*** Opening of EXERCISE DATA ***
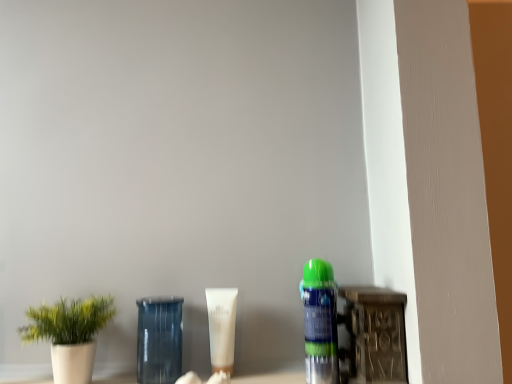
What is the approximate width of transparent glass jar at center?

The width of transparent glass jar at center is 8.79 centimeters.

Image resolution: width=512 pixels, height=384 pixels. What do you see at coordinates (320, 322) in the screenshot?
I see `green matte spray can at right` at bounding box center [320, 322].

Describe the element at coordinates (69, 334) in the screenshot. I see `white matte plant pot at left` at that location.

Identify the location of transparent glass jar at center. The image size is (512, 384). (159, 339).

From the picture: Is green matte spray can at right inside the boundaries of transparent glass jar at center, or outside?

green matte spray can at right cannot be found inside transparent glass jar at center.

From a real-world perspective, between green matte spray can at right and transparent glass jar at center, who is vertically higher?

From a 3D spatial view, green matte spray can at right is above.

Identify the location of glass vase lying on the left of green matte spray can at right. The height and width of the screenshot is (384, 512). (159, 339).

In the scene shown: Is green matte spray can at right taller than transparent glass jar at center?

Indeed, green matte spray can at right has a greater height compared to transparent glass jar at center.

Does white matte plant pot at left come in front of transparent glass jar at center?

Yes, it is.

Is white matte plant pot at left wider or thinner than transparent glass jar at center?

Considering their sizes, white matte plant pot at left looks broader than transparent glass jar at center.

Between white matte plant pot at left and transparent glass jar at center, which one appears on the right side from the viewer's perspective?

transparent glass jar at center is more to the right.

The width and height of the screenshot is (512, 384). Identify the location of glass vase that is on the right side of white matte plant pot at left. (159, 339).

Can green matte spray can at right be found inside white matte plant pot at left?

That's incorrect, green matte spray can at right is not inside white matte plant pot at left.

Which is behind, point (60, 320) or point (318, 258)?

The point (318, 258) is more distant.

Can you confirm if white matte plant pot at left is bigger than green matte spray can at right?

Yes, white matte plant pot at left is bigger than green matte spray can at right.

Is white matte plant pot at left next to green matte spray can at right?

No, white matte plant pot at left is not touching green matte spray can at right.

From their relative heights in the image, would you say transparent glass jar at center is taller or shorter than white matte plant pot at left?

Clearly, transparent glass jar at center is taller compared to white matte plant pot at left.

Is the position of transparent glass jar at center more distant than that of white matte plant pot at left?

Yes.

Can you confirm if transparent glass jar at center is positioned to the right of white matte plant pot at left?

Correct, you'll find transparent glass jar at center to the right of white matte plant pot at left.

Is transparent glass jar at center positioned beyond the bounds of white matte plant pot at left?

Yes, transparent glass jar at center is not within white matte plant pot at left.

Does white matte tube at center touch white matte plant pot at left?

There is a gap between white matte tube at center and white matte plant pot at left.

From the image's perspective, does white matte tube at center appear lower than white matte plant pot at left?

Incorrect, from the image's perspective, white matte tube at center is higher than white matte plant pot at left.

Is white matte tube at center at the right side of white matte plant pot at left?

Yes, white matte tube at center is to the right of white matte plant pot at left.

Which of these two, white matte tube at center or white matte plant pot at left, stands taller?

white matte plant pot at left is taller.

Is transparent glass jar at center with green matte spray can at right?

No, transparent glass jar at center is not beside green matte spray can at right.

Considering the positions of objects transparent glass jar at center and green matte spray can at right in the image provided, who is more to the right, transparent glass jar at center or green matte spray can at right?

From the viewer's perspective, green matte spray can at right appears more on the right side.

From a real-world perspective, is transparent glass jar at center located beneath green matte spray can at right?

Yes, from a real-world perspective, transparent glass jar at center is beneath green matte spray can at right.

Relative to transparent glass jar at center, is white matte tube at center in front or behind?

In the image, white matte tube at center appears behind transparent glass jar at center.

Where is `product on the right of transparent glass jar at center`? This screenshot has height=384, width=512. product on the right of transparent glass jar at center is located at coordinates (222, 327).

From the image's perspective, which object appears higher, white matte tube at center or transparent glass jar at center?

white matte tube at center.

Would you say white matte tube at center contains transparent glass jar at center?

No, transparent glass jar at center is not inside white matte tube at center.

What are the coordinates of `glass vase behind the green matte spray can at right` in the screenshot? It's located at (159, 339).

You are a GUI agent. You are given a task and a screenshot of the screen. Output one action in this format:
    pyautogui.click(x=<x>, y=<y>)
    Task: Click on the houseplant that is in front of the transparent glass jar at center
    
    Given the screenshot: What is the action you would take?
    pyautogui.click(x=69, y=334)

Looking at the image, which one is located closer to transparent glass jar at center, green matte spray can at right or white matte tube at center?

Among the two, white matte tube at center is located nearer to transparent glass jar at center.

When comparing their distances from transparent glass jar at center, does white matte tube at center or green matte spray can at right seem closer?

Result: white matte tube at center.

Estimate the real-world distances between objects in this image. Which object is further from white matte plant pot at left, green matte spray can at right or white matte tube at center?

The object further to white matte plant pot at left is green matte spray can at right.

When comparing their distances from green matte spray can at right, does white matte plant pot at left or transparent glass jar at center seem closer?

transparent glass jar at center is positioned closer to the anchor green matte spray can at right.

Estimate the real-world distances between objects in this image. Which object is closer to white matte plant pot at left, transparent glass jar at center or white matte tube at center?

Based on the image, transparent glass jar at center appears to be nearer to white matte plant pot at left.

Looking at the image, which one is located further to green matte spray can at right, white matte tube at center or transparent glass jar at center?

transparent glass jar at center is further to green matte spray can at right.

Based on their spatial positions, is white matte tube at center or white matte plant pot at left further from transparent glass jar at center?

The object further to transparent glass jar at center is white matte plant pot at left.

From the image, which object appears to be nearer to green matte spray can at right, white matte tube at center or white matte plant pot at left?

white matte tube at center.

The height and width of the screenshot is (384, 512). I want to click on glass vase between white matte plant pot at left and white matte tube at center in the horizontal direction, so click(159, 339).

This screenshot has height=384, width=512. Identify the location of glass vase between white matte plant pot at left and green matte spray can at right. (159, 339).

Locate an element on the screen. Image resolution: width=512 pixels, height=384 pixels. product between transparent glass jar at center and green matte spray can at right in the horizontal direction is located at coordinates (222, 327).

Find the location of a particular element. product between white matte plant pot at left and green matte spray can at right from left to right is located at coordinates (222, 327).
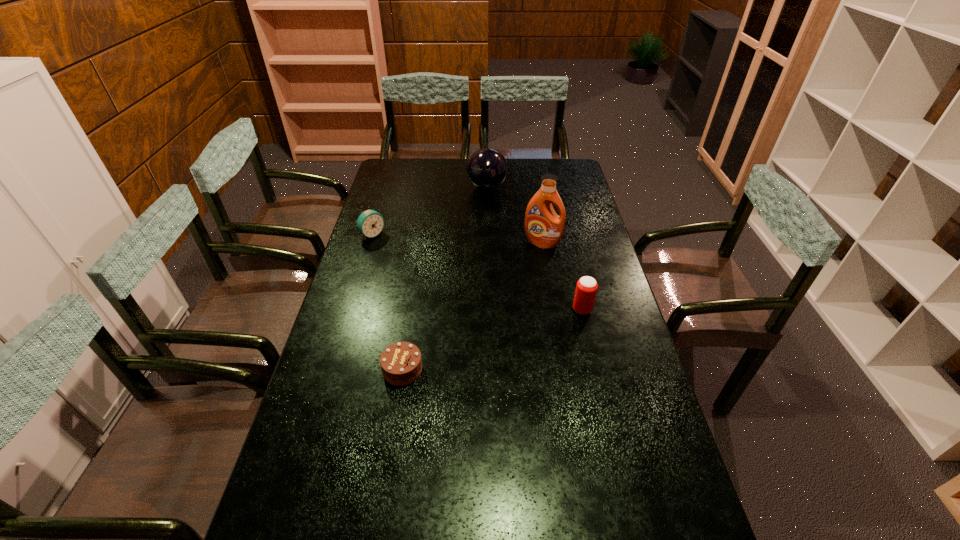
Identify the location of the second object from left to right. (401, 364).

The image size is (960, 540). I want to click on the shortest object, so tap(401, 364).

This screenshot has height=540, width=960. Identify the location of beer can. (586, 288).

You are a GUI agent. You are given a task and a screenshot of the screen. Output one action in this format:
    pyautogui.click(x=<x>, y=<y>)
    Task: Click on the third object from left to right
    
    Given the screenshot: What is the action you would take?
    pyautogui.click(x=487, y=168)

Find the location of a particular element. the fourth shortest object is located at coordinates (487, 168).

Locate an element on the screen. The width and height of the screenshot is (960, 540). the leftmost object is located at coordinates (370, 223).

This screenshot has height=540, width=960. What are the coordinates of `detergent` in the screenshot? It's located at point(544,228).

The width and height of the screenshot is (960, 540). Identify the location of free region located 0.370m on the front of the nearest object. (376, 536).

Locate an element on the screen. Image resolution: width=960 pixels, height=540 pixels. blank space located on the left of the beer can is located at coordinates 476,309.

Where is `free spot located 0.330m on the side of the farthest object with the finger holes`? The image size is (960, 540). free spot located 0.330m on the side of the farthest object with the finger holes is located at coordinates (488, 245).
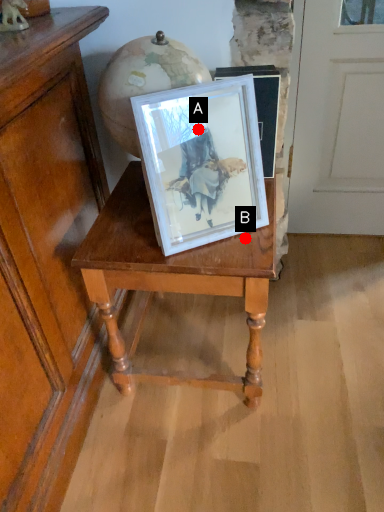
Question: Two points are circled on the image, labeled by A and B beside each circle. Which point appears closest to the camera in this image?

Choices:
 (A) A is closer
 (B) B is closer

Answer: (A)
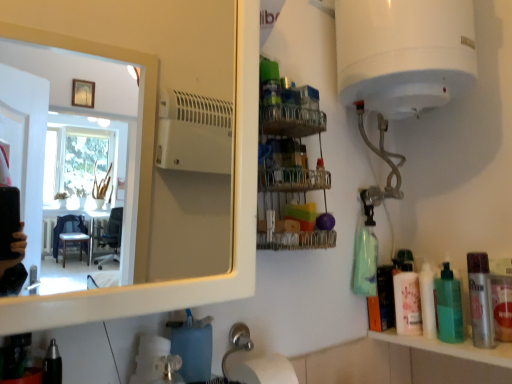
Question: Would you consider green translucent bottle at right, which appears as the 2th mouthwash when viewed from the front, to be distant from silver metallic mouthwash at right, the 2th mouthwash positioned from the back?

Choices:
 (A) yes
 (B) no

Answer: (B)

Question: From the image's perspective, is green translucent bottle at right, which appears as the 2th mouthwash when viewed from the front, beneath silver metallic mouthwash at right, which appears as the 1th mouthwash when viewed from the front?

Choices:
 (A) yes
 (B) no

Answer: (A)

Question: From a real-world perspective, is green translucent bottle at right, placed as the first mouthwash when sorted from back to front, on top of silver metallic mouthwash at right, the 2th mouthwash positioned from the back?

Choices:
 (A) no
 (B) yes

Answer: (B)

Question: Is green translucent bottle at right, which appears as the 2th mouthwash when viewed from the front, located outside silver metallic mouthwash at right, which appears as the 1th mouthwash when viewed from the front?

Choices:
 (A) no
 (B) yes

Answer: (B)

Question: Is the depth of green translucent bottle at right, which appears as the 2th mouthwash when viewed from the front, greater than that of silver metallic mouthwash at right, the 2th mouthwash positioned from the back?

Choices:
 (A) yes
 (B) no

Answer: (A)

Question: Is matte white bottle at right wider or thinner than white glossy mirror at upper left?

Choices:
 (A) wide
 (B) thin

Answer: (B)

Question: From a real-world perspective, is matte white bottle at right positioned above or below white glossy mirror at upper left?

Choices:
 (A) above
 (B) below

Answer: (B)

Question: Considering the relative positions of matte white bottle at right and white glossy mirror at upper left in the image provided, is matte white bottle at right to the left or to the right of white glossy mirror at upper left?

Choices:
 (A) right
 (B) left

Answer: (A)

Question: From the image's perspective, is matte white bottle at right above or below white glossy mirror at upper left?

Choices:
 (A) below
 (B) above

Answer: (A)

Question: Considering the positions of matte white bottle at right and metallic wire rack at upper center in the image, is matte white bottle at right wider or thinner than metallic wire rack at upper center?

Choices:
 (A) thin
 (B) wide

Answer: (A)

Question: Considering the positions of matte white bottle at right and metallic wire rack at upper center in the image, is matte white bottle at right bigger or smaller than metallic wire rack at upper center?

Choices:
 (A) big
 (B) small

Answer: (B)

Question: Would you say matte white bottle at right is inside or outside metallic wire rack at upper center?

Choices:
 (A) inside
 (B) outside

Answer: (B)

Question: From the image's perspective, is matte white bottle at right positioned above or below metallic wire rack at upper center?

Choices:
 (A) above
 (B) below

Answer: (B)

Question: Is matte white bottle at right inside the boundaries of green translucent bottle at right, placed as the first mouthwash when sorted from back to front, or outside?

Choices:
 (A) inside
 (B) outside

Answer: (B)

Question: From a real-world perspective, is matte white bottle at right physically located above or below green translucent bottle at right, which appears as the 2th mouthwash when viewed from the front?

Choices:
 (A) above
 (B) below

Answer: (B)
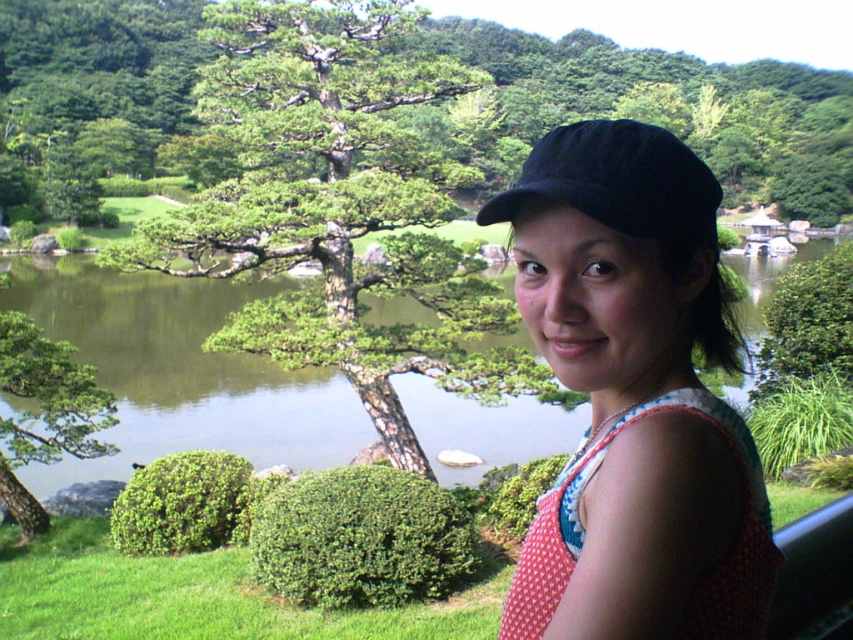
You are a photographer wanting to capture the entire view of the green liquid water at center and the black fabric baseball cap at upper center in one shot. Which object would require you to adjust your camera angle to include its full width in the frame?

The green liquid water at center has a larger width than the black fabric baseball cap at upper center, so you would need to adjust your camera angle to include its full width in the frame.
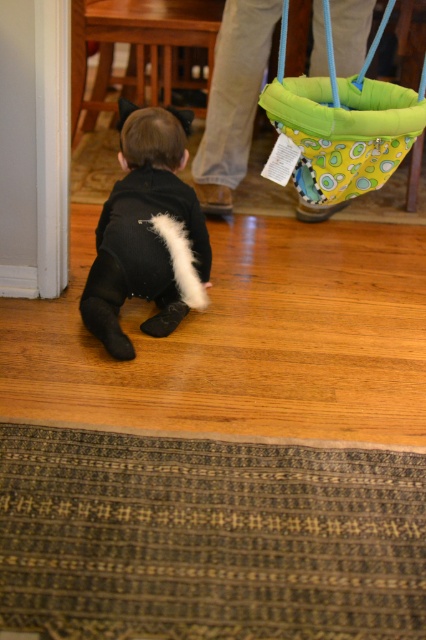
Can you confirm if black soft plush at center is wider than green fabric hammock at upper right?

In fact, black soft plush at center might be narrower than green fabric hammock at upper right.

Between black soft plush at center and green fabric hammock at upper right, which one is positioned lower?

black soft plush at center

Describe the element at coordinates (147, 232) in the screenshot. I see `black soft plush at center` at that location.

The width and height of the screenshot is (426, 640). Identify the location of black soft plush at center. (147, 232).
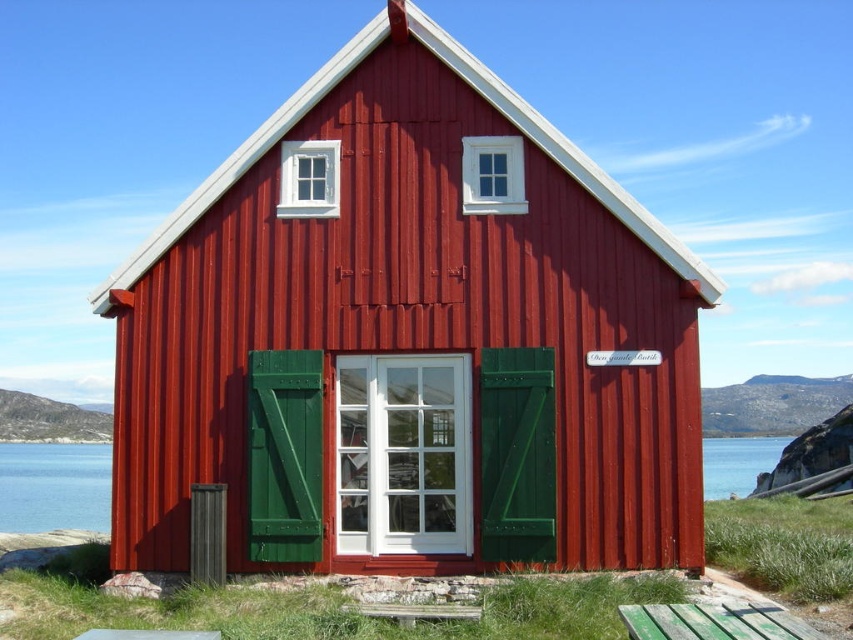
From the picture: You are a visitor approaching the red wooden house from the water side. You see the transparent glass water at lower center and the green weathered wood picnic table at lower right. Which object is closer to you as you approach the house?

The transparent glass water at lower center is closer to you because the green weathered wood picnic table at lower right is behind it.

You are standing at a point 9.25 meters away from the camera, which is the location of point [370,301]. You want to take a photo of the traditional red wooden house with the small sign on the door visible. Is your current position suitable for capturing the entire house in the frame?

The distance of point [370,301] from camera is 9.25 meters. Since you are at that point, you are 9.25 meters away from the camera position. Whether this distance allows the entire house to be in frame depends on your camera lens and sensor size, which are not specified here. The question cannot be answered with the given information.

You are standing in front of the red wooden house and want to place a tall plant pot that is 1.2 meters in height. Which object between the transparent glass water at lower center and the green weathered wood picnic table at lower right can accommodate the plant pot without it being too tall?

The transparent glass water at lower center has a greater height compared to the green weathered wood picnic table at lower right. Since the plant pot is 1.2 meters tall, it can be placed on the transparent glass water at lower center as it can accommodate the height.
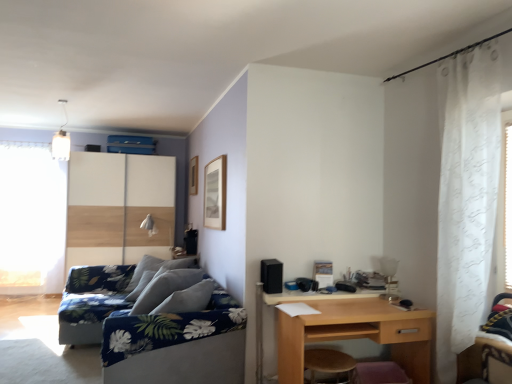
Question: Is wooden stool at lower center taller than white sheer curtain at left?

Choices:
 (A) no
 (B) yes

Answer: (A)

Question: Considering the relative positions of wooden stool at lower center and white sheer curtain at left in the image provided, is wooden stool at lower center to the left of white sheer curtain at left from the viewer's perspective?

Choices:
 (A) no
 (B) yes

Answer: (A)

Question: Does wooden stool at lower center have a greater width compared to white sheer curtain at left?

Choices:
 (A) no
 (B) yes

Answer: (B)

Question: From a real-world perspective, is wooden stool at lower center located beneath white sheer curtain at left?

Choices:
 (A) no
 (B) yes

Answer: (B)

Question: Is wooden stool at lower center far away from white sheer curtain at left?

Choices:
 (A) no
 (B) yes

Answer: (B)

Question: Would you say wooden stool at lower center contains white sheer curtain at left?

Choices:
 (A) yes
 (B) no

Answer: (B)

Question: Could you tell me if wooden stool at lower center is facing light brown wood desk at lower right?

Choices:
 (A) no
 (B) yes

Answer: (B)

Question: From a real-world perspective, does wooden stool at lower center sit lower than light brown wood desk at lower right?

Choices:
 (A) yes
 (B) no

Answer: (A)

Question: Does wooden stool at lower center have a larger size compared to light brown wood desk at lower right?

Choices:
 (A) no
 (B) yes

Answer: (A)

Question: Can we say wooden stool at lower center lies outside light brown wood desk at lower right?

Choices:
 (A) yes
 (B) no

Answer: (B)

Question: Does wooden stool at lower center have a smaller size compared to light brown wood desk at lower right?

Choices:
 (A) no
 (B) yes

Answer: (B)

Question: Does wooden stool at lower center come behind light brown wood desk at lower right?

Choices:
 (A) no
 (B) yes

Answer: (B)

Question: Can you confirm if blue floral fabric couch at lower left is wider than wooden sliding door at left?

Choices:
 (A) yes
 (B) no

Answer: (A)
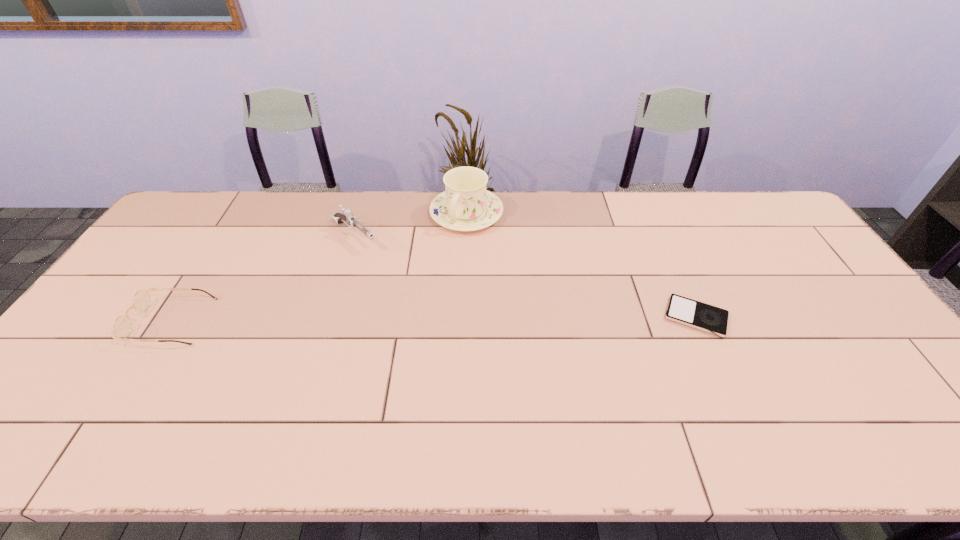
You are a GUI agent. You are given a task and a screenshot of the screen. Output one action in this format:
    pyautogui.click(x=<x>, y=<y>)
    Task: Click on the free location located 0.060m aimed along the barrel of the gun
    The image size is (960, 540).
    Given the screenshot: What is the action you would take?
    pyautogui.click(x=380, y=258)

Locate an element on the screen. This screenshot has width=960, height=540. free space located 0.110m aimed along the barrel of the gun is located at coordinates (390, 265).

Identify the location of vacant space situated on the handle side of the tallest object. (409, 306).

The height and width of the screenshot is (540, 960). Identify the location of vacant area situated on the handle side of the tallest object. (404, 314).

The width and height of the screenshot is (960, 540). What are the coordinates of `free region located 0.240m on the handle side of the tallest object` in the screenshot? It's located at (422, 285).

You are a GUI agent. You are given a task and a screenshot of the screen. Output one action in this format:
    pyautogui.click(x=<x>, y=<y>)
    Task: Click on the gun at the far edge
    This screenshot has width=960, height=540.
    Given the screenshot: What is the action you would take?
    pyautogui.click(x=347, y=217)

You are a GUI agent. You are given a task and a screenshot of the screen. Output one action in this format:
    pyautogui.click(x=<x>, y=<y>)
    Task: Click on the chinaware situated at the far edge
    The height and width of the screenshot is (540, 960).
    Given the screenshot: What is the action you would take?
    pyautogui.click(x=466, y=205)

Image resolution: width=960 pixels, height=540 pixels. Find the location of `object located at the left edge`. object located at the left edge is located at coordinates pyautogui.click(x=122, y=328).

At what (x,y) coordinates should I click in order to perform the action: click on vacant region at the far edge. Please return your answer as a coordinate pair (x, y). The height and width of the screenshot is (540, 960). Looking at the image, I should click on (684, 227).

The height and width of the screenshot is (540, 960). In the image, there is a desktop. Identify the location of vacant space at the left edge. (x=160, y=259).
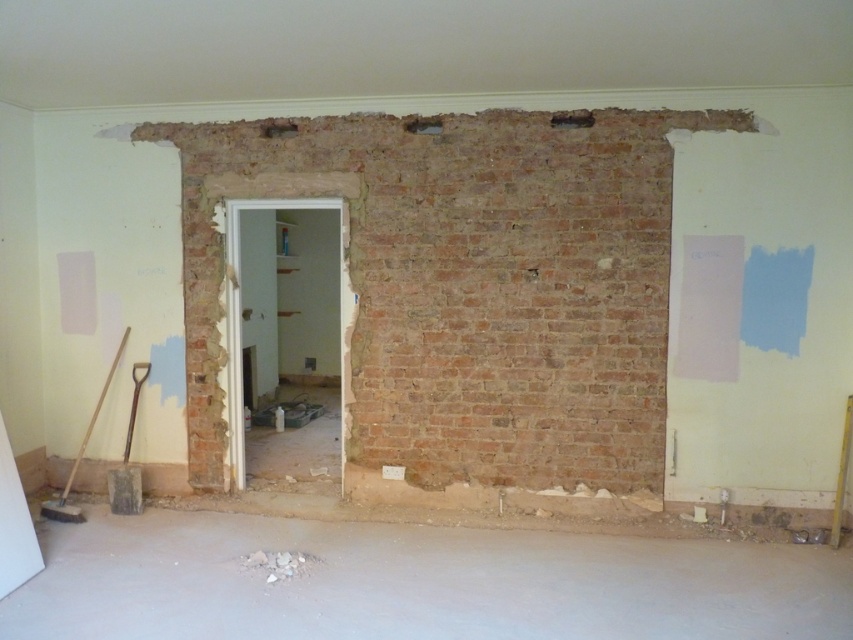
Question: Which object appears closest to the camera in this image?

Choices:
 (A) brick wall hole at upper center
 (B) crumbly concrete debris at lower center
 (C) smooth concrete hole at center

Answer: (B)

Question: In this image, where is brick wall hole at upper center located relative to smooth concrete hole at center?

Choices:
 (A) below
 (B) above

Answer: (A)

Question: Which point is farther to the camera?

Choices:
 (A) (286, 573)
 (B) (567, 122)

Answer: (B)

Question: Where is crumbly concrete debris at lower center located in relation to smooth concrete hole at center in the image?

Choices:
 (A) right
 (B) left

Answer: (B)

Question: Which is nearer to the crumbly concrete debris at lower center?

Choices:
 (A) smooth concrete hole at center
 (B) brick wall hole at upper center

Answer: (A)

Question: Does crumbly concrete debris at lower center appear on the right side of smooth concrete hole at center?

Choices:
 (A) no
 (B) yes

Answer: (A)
*** Close of EXERCISE DATA ***
__WHAT THE TASK REQUIRES__.
Reproduce the lines from the start of the records through the one containing "Considering their sizes, white", both ends included, leaving out the pictures.

__EXERCISE RESPONSE__.
What is the approximate width of transparent glass jar at center?

The width of transparent glass jar at center is 8.79 centimeters.

Image resolution: width=512 pixels, height=384 pixels. What do you see at coordinates (320, 322) in the screenshot?
I see `green matte spray can at right` at bounding box center [320, 322].

Describe the element at coordinates (69, 334) in the screenshot. I see `white matte plant pot at left` at that location.

Identify the location of transparent glass jar at center. The image size is (512, 384). (159, 339).

From the picture: Is green matte spray can at right inside the boundaries of transparent glass jar at center, or outside?

green matte spray can at right cannot be found inside transparent glass jar at center.

From a real-world perspective, between green matte spray can at right and transparent glass jar at center, who is vertically higher?

From a 3D spatial view, green matte spray can at right is above.

Identify the location of glass vase lying on the left of green matte spray can at right. The height and width of the screenshot is (384, 512). (159, 339).

In the scene shown: Is green matte spray can at right taller than transparent glass jar at center?

Indeed, green matte spray can at right has a greater height compared to transparent glass jar at center.

Does white matte plant pot at left come in front of transparent glass jar at center?

Yes, it is.

Is white matte plant pot at left wider or thinner than transparent glass jar at center?

Considering their sizes, white matte plant pot at left looks broader than transparent glass jar at center.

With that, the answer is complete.